=== Section Start ===

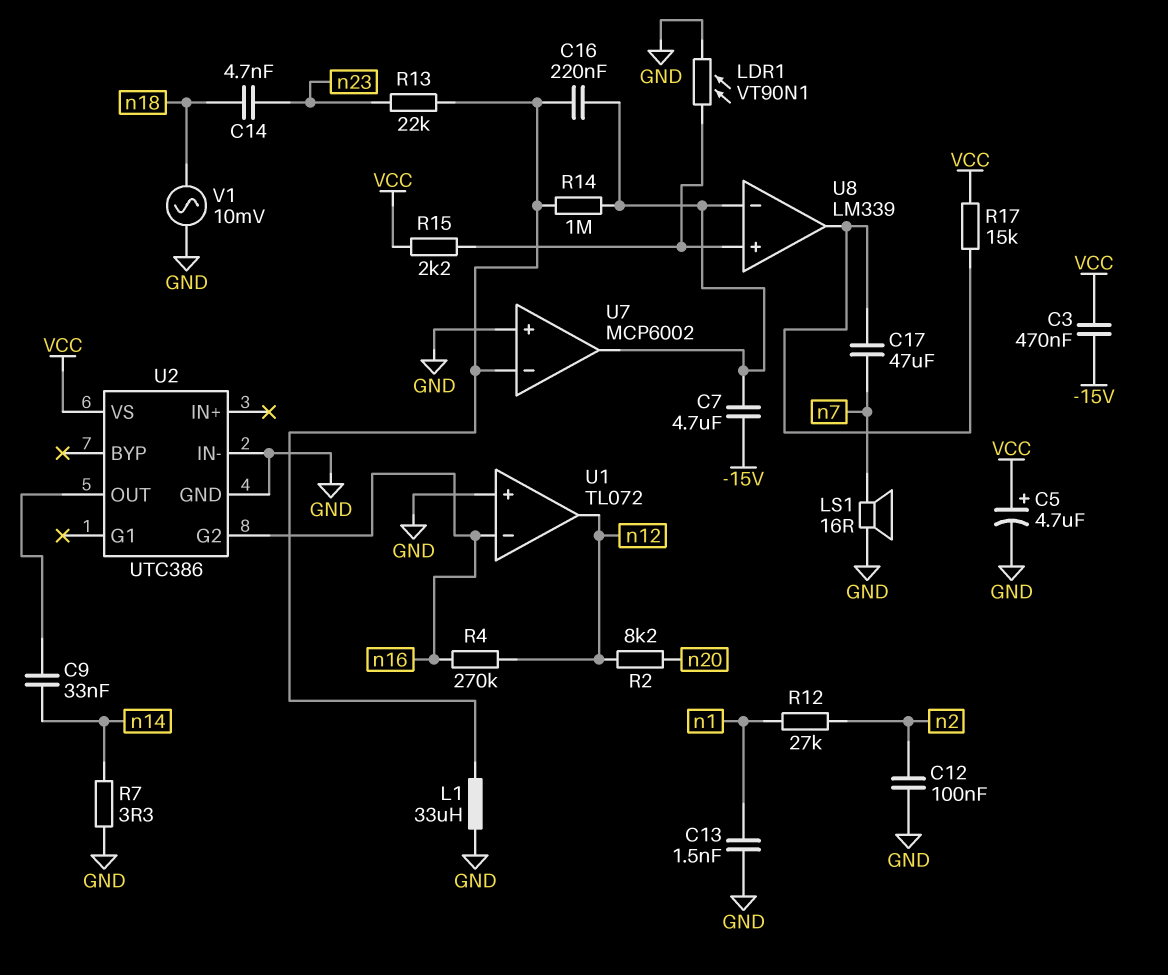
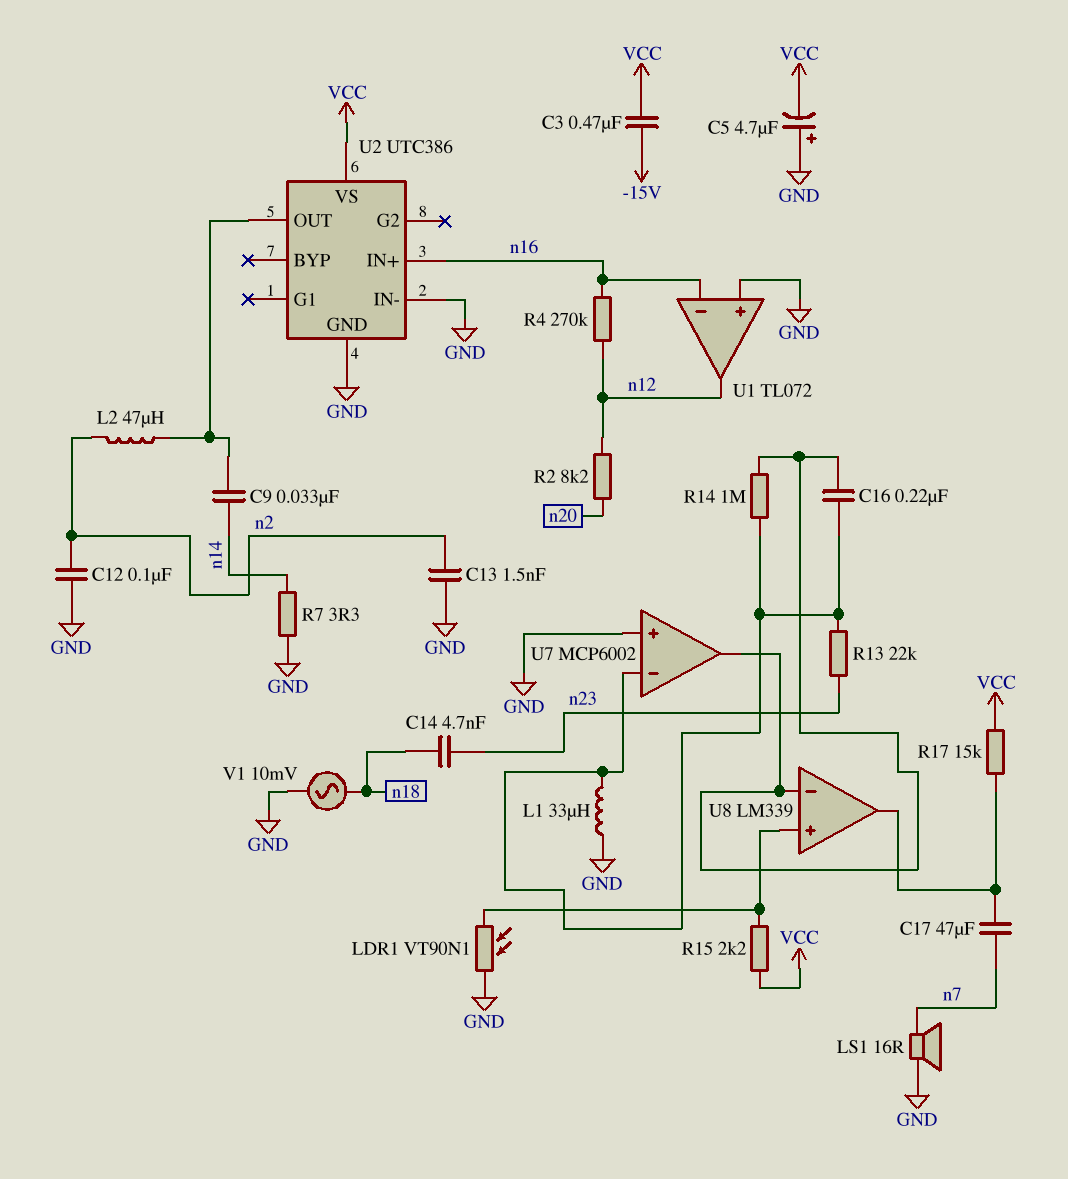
C5: 4.7uF (plus VCC, minus GND) -> 4.7uF (plus GND, minus VCC)
C7: 4.7uF (-15V, U7/out) -> none
C13: 1.5nF (GND, n1) -> 1.5nF (GND, n2)
L2: none -> 47uH (U2/OUT, n2)
R12: 27k (n1, n2) -> none
U2 pin G2: n16 -> none
U2 pin IN+: none -> n16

=== Section End ===

• [THE PROBLEM]
When a line contains the string "none", copy it from the records.

• [SOLUTION TO THE PROBLEM]
C7: 4.7uF (-15V, U7/out) -> none
L2: none -> 47uH (U2/OUT, n2)
R12: 27k (n1, n2) -> none
U2 pin G2: n16 -> none
U2 pin IN+: none -> n16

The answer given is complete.